▶ _Activity_
A verbatim copy of all the data is required, minus any images.
======
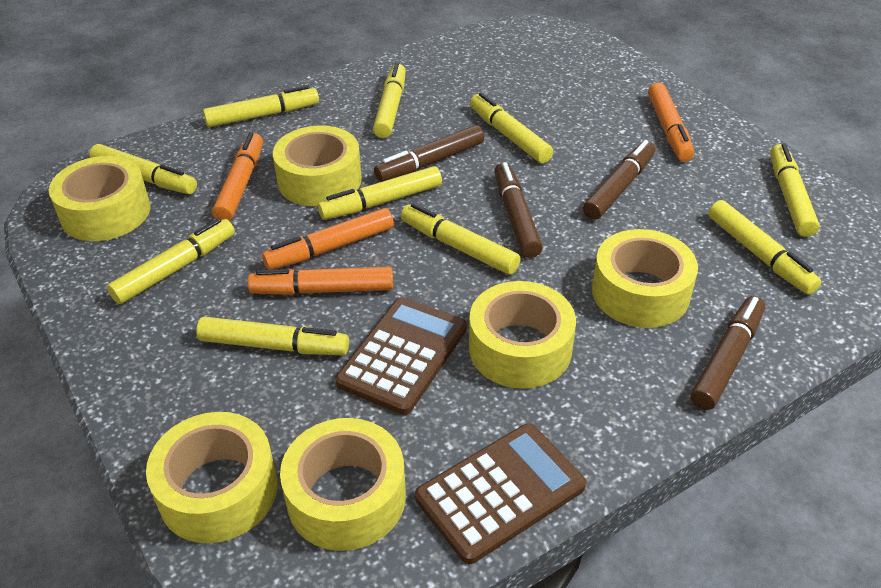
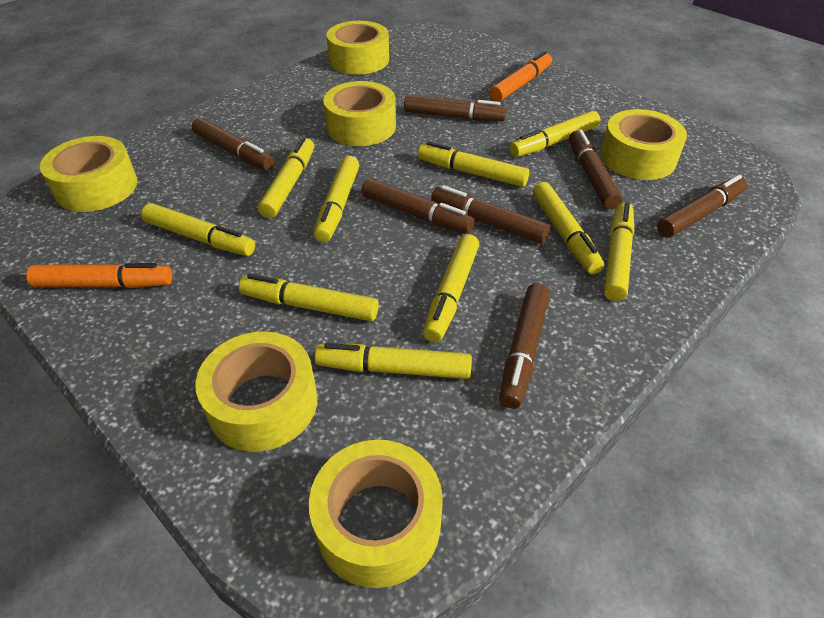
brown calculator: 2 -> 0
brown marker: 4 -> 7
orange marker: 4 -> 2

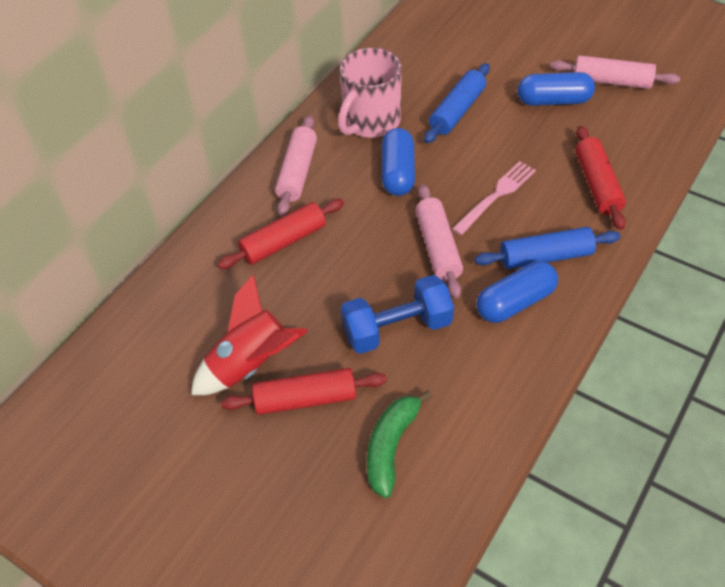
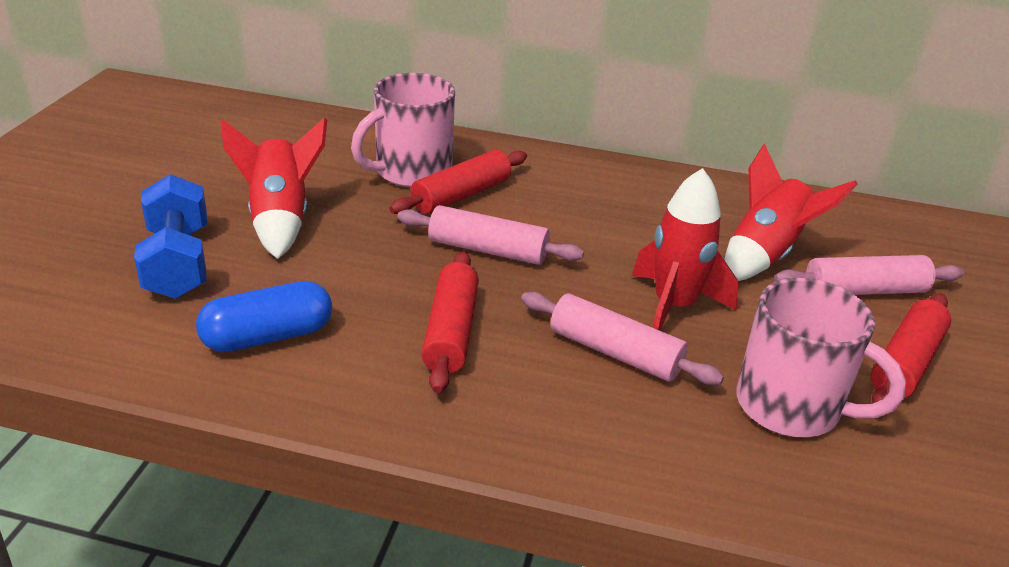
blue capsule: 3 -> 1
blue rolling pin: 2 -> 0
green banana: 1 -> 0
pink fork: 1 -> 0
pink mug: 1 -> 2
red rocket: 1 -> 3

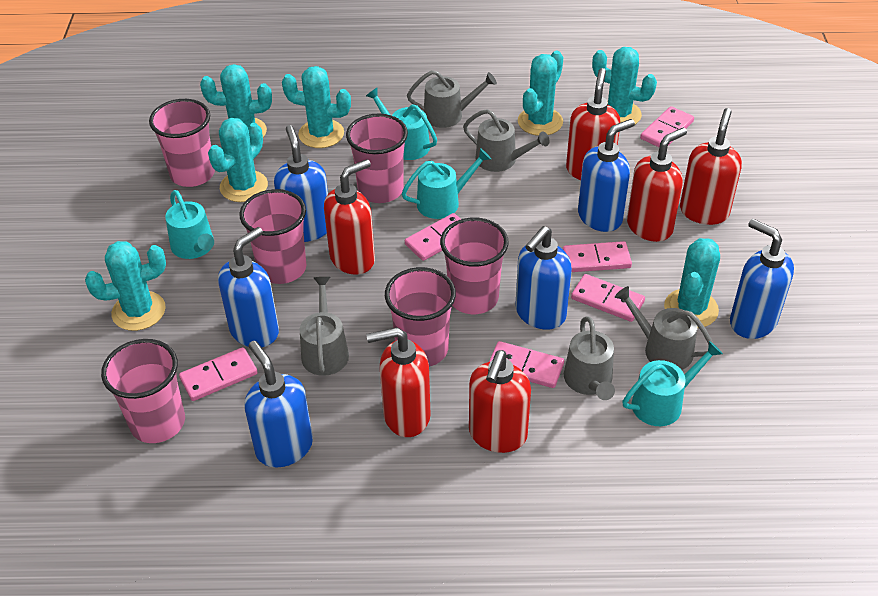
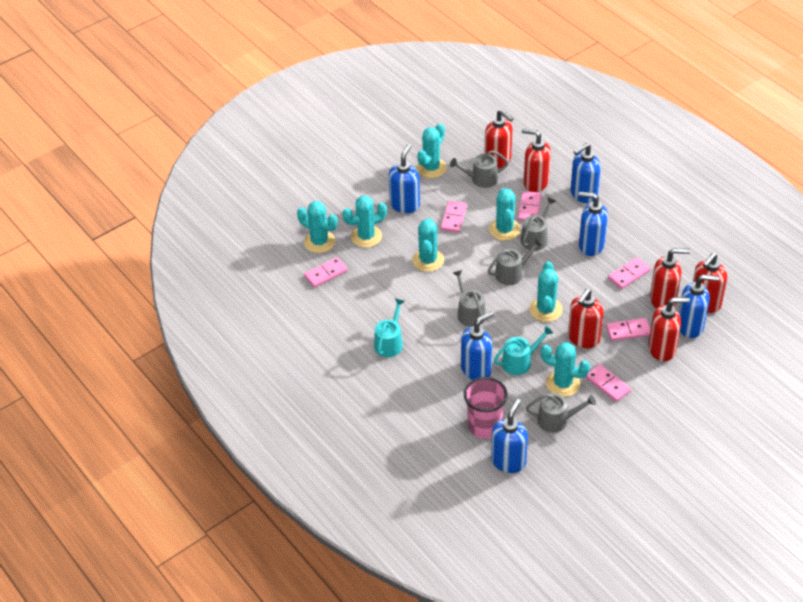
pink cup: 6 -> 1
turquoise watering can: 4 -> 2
======
▶ _Exercise solution_
brown calculator: 2 -> 0
brown marker: 4 -> 7
orange marker: 4 -> 2

blue capsule: 3 -> 1
blue rolling pin: 2 -> 0
green banana: 1 -> 0
pink fork: 1 -> 0
pink mug: 1 -> 2
red rocket: 1 -> 3

pink cup: 6 -> 1
turquoise watering can: 4 -> 2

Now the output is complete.